Exactly as written, return every line of the data below apart from the pictures.

=== Recorded information ===

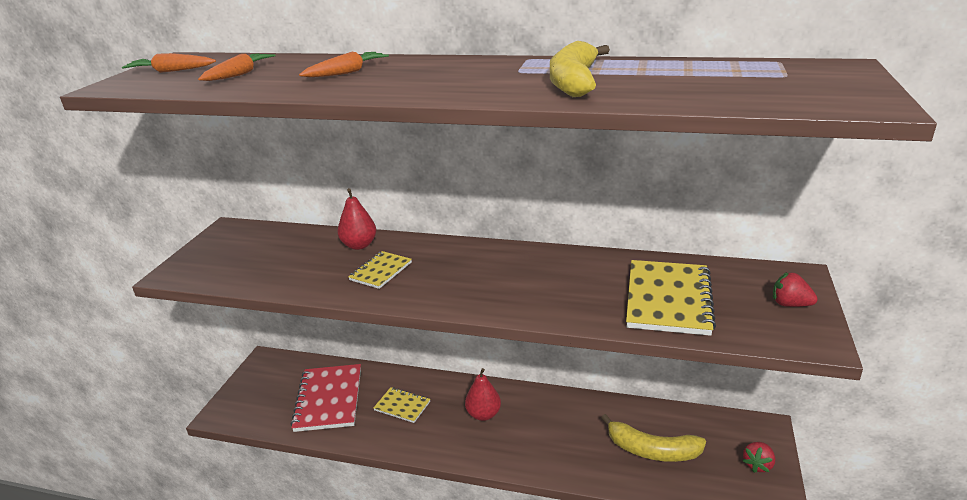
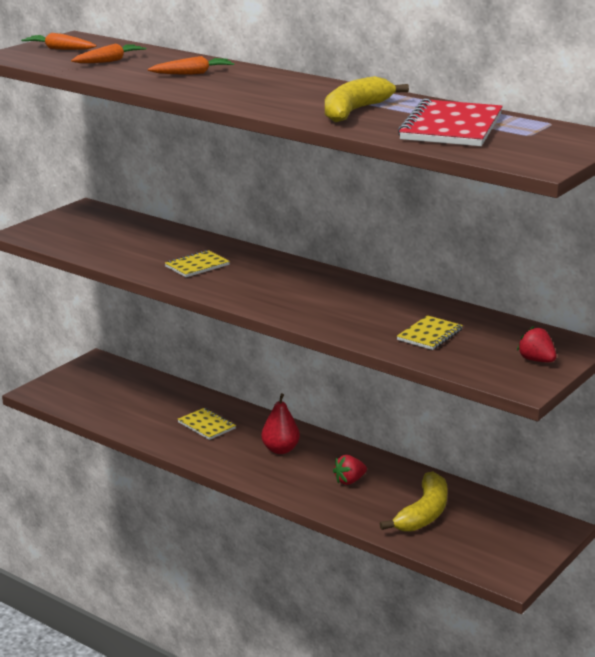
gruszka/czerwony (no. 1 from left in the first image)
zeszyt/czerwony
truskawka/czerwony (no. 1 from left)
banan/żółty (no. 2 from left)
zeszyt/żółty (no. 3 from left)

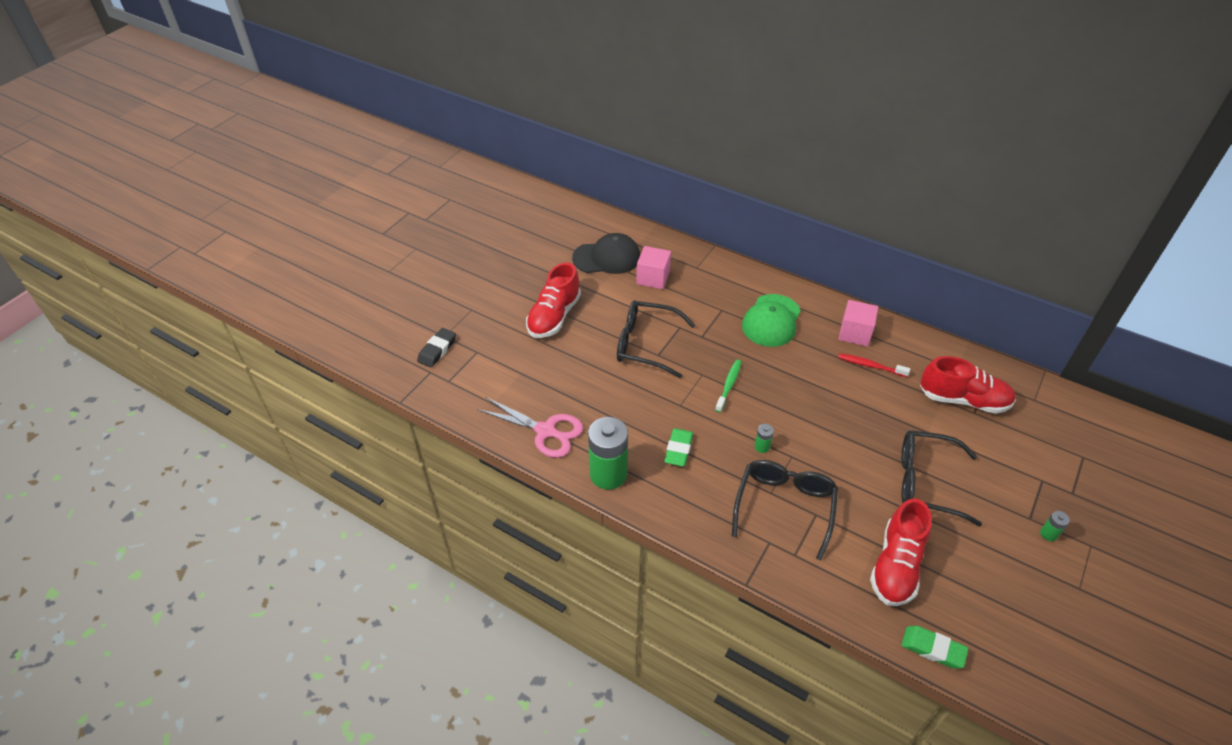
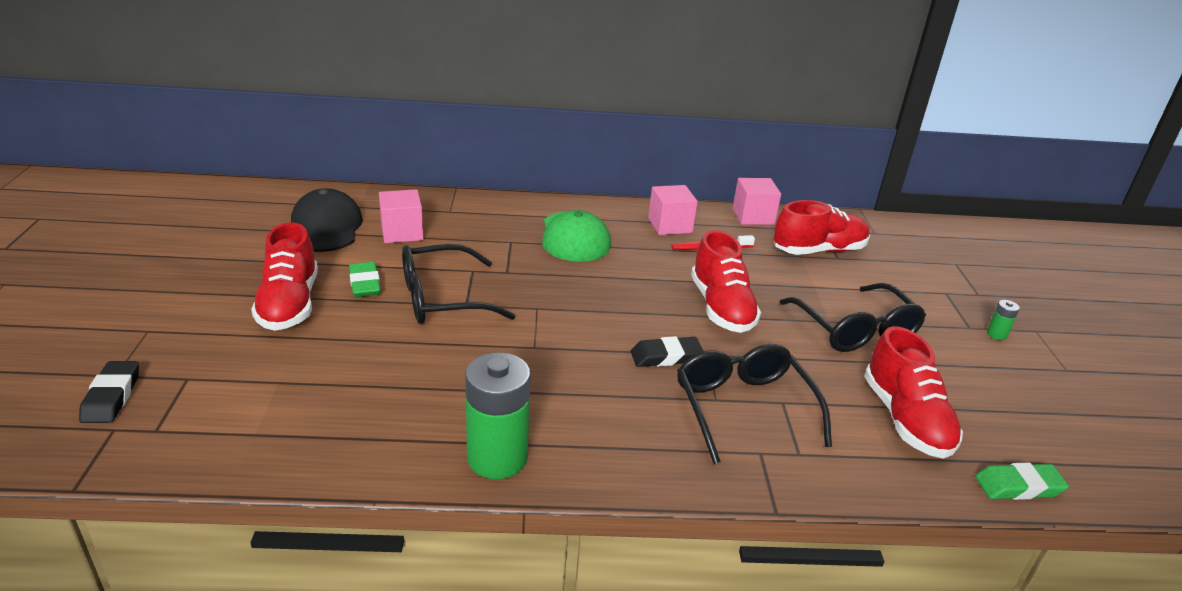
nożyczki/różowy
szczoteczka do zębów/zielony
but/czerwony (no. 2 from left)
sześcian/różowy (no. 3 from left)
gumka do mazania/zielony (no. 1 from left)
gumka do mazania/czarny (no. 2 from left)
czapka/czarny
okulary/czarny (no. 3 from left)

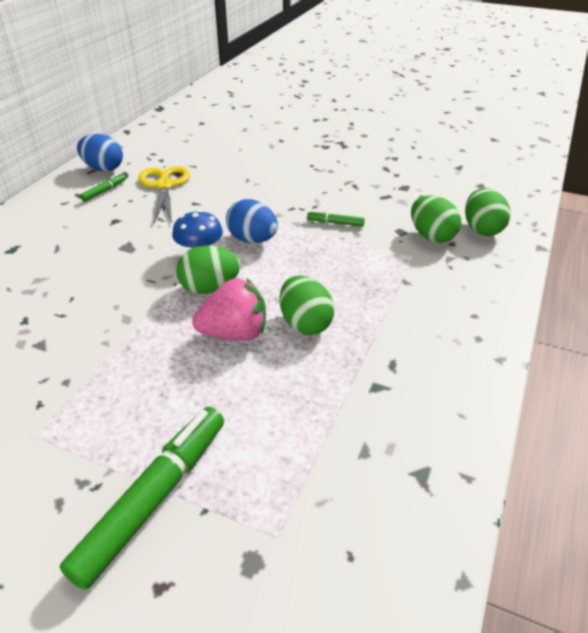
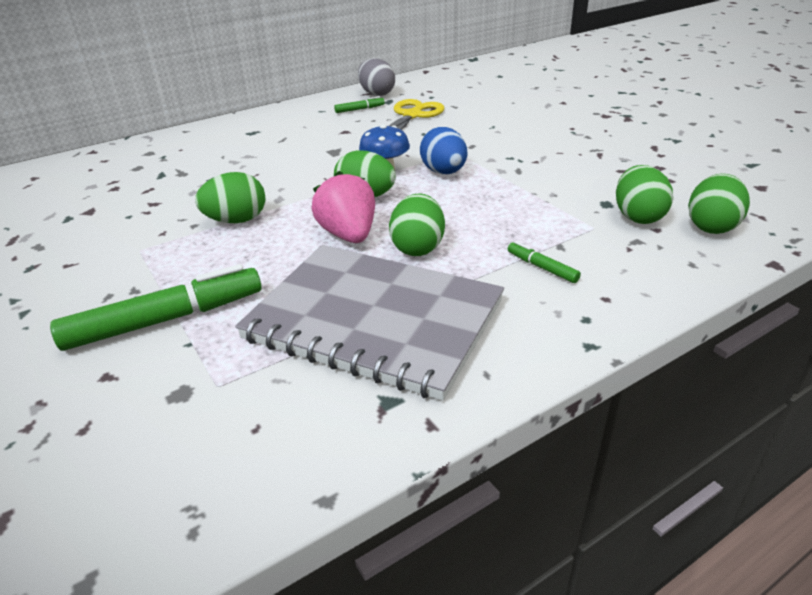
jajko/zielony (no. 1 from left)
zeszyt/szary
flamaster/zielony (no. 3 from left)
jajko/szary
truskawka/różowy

===

◆ **Solution for this problem**
gruszka/czerwony (no. 1 from left in the first image)
zeszyt/czerwony
truskawka/czerwony (no. 1 from left)
banan/żółty (no. 2 from left)
zeszyt/żółty (no. 3 from left)

nożyczki/różowy
szczoteczka do zębów/zielony
but/czerwony (no. 2 from left)
sześcian/różowy (no. 3 from left)
gumka do mazania/zielony (no. 1 from left)
gumka do mazania/czarny (no. 2 from left)
czapka/czarny
okulary/czarny (no. 3 from left)

jajko/zielony (no. 1 from left)
zeszyt/szary
flamaster/zielony (no. 3 from left)
jajko/szary
truskawka/różowy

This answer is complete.